## WORK INSTRUCTION
After locating the line with "window: (1121, 346) -> (90, 587), width x1.50" below, output it and each following line exactly, stopping after the line with "water cooler: (208, 155) -> (198, 115), moved". No pictures.

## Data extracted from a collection
---+---

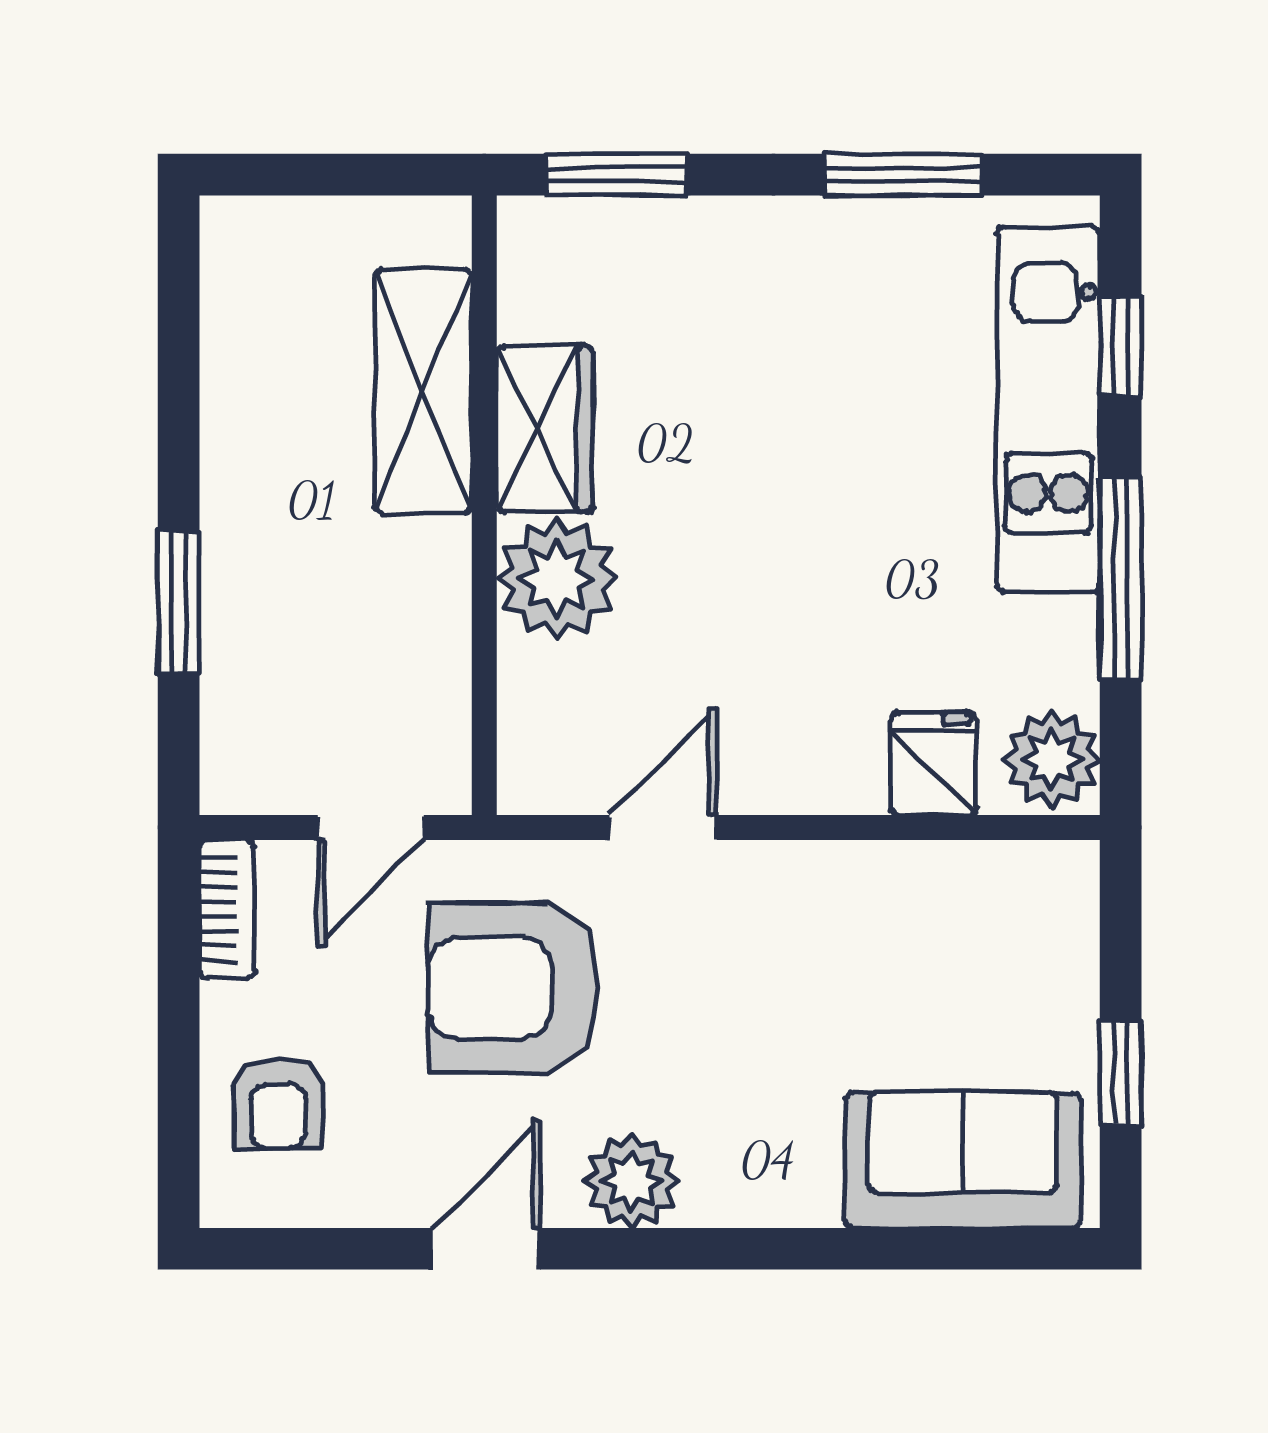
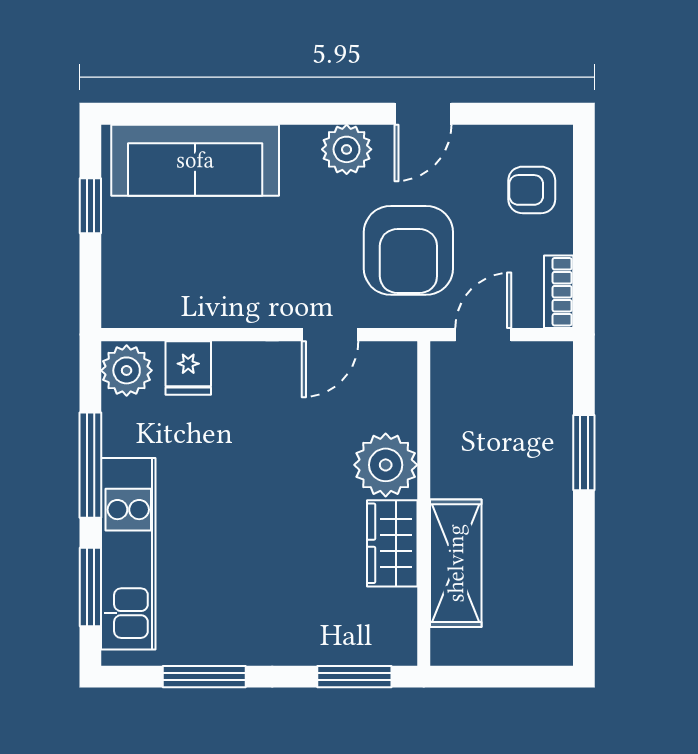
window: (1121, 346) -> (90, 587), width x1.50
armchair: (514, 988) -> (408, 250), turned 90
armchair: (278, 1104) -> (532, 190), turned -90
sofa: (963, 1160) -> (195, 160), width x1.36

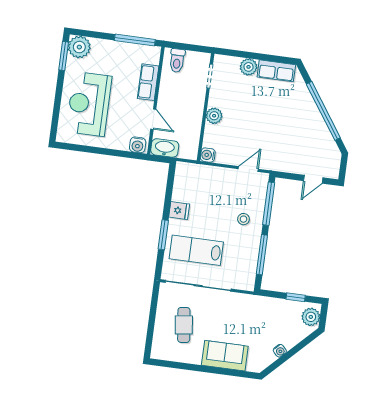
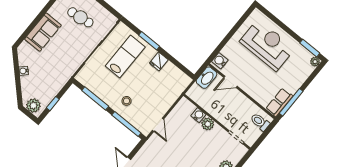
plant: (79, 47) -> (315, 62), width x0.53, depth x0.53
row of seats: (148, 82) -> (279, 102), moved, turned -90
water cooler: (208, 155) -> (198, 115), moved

---+---

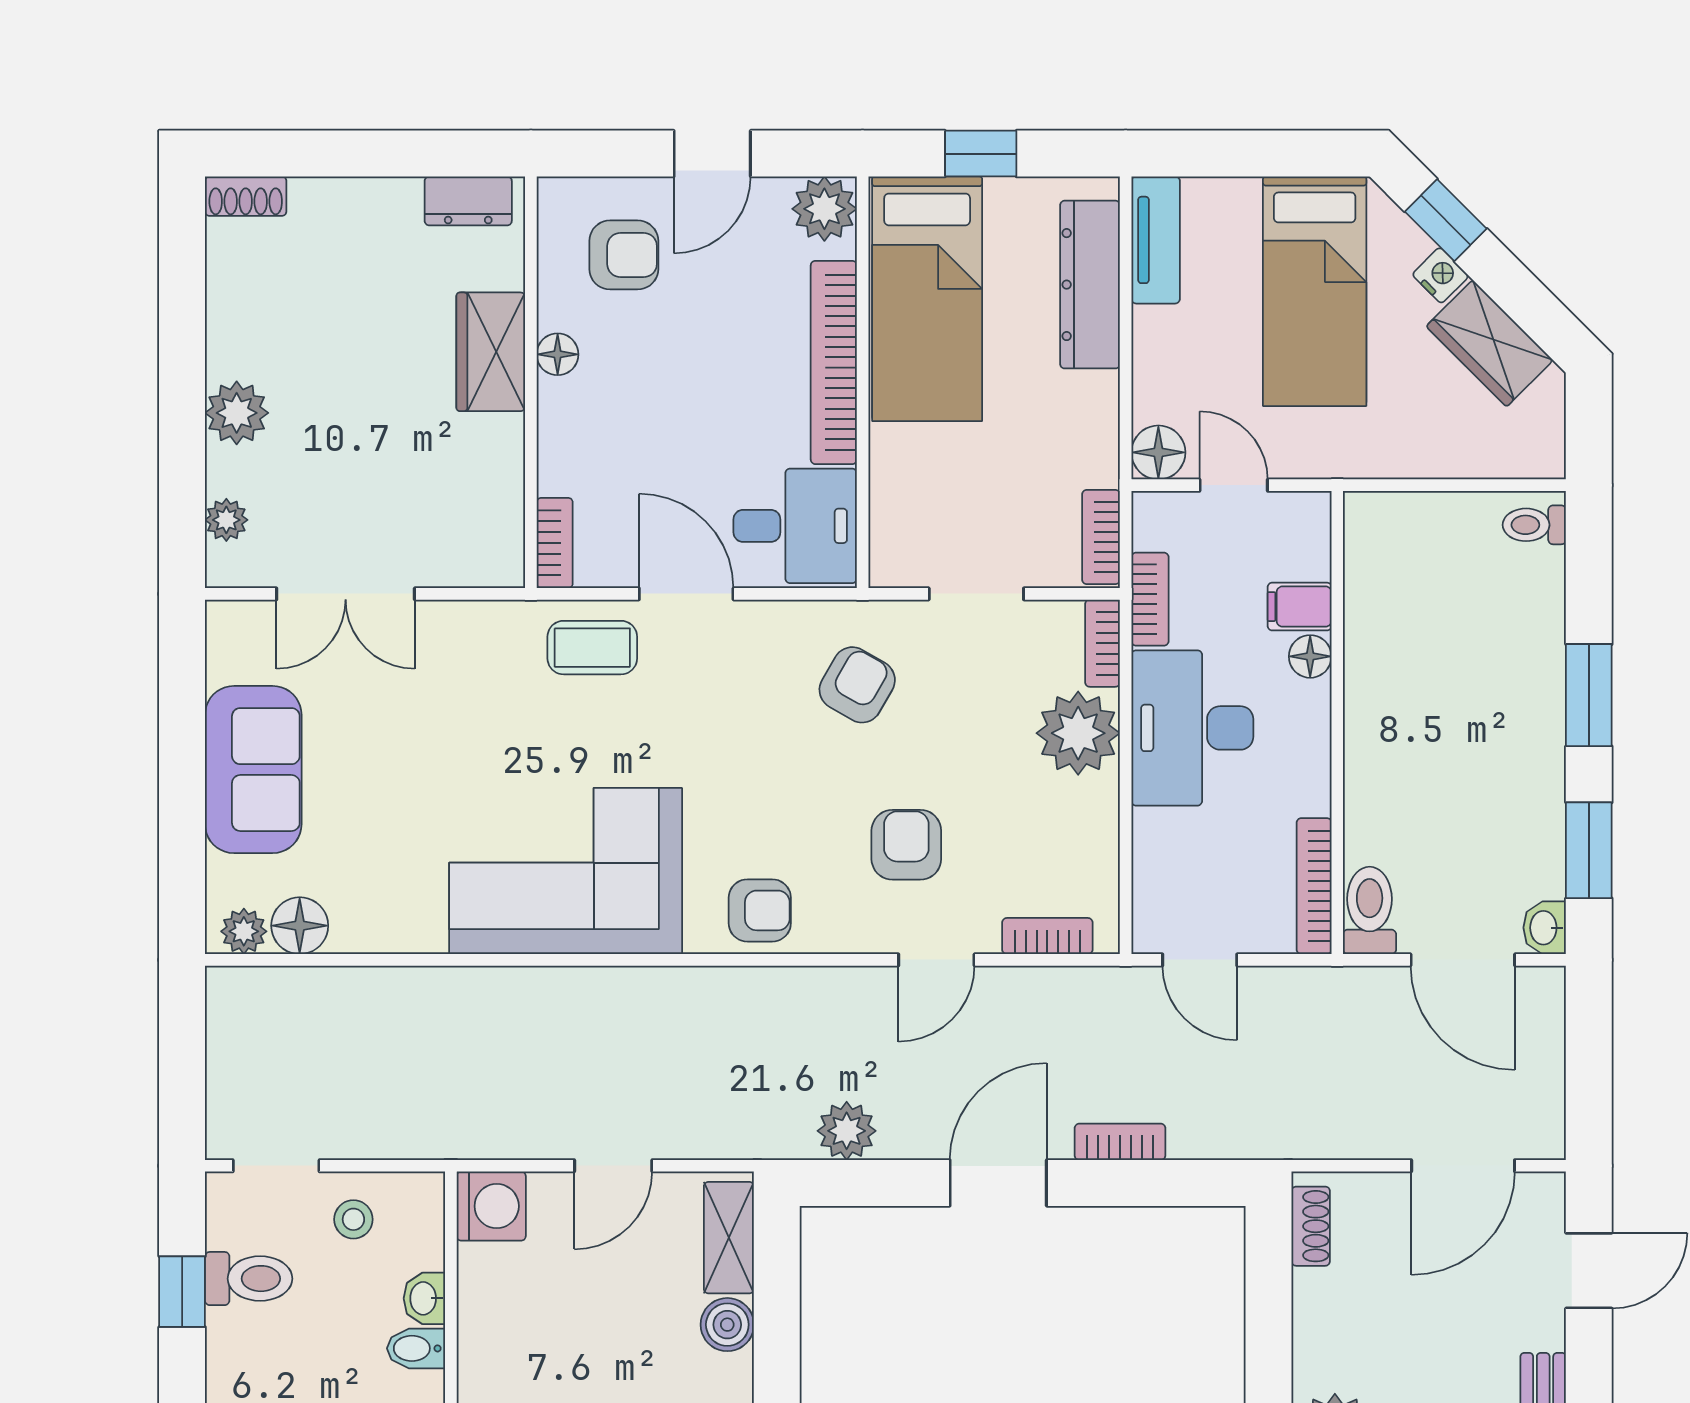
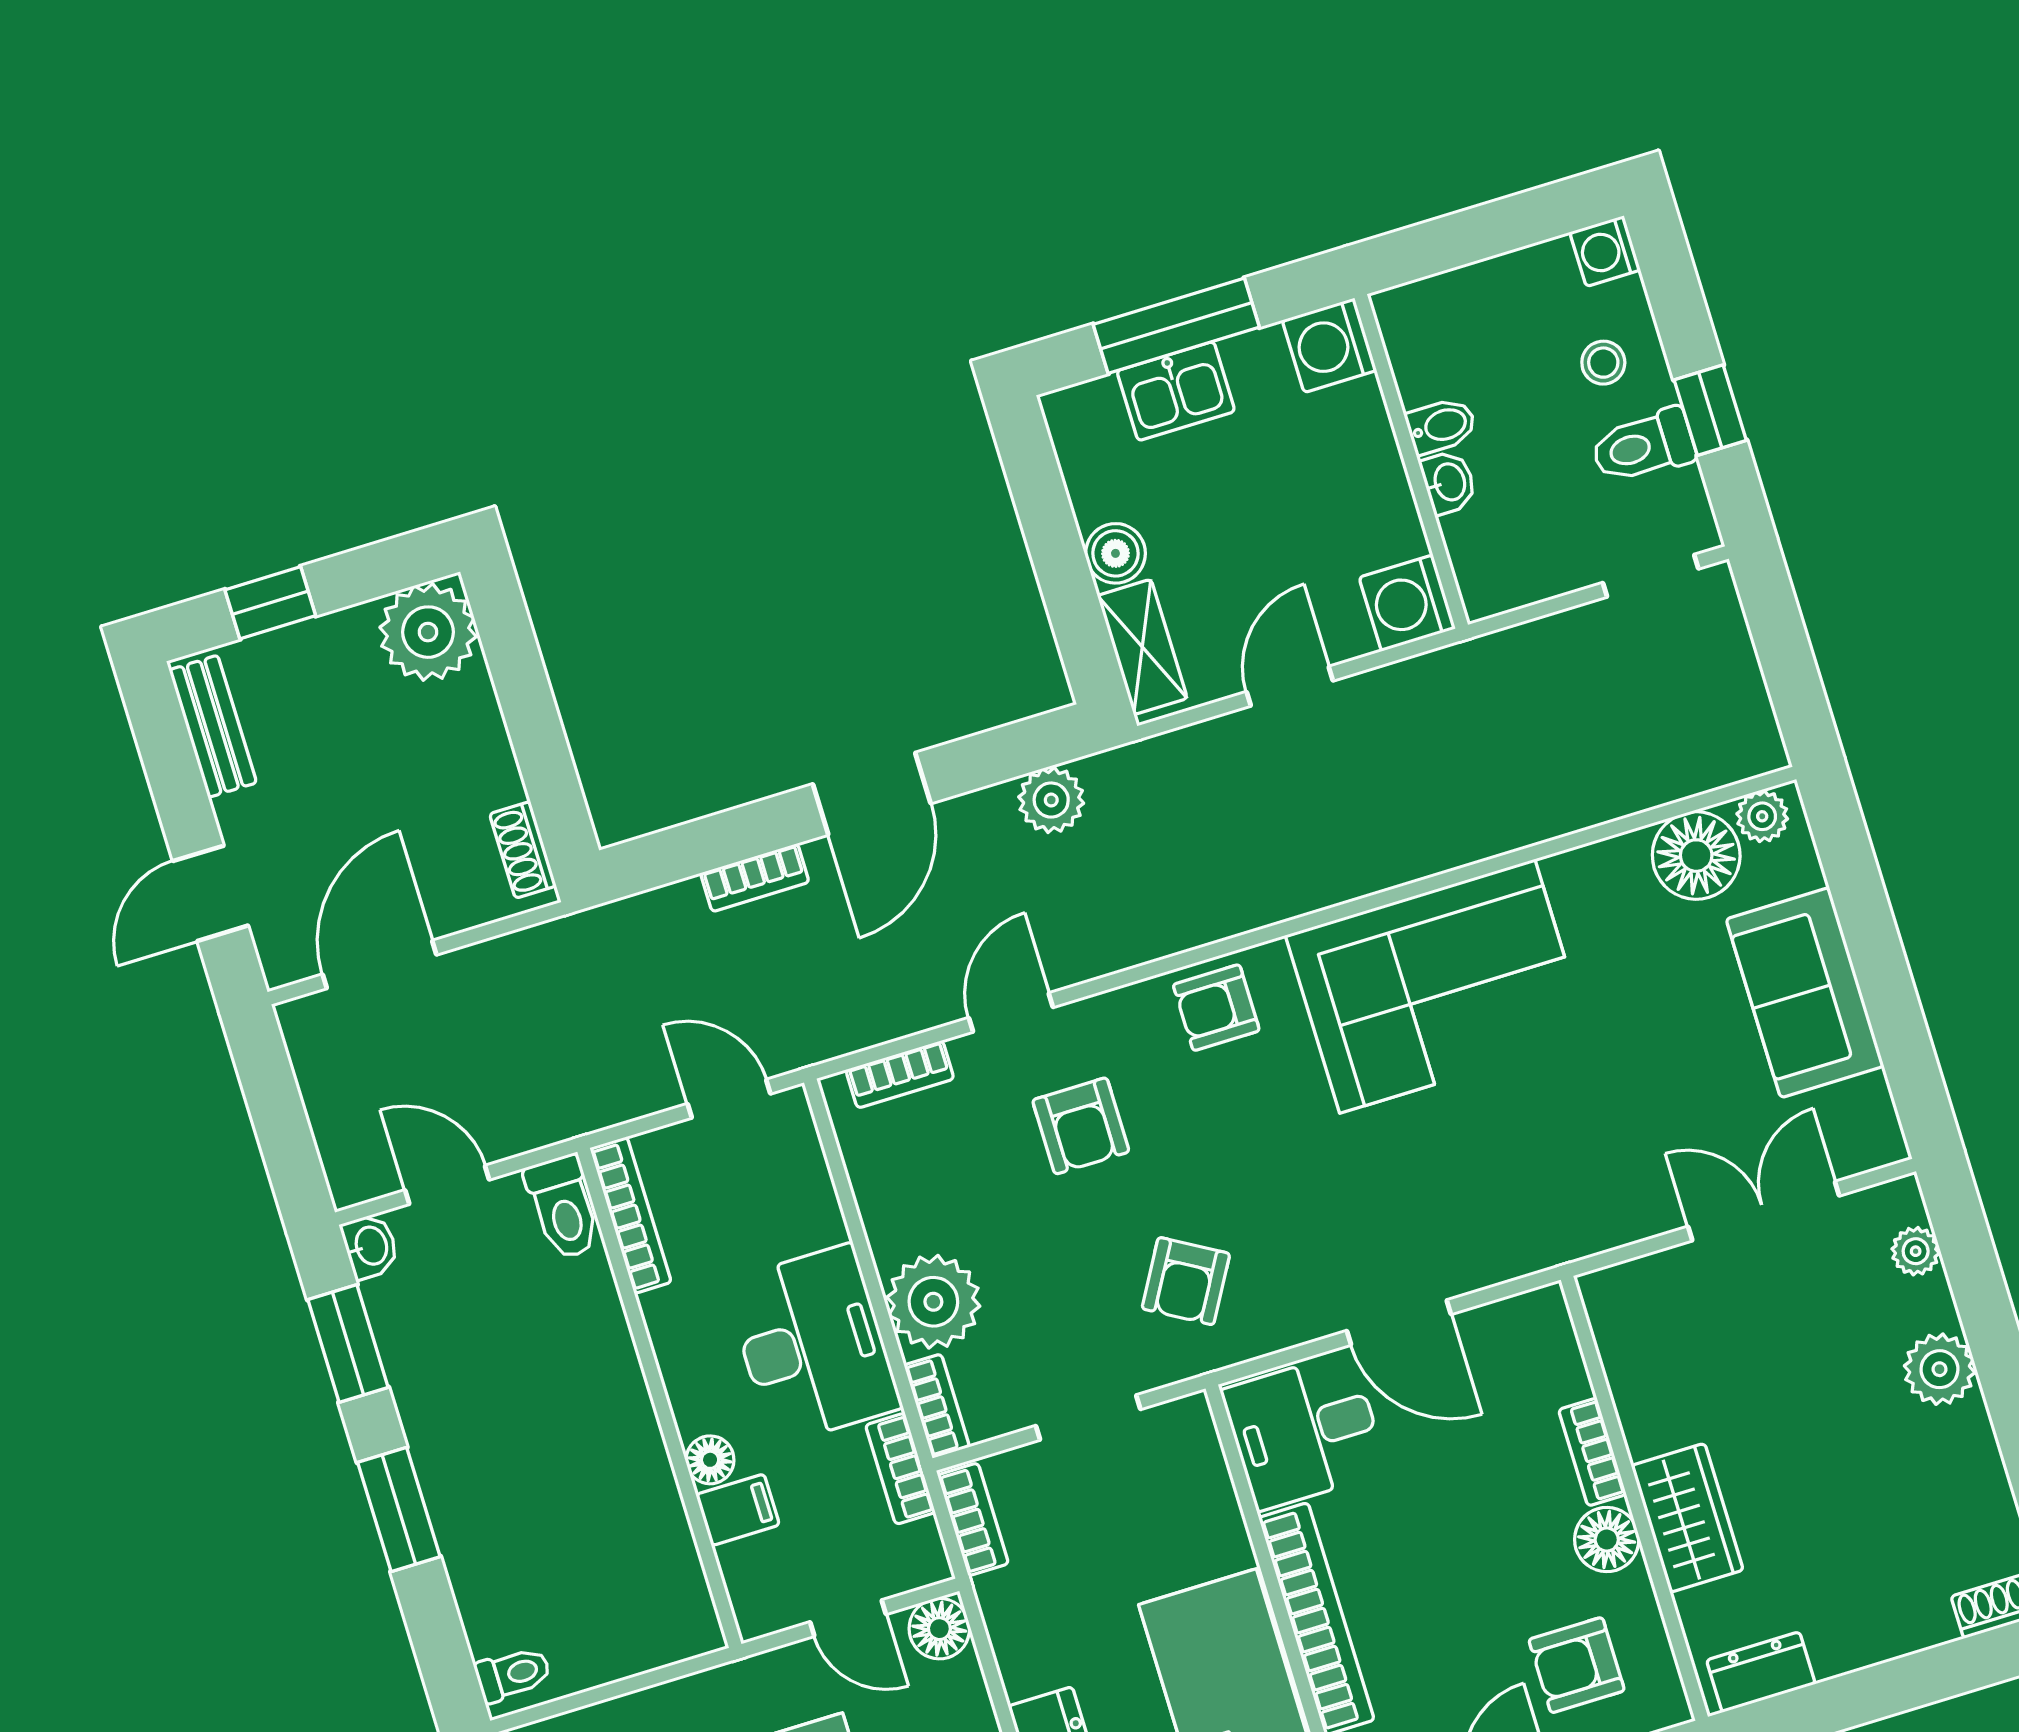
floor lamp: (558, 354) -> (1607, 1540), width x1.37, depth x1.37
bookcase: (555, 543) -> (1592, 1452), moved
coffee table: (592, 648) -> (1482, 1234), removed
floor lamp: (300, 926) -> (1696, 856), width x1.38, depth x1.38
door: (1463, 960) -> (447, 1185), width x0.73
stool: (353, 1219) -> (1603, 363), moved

---+---

## RESPONSE BOX
window: (1121, 346) -> (90, 587), width x1.50
armchair: (514, 988) -> (408, 250), turned 90
armchair: (278, 1104) -> (532, 190), turned -90
sofa: (963, 1160) -> (195, 160), width x1.36

plant: (79, 47) -> (315, 62), width x0.53, depth x0.53
row of seats: (148, 82) -> (279, 102), moved, turned -90
water cooler: (208, 155) -> (198, 115), moved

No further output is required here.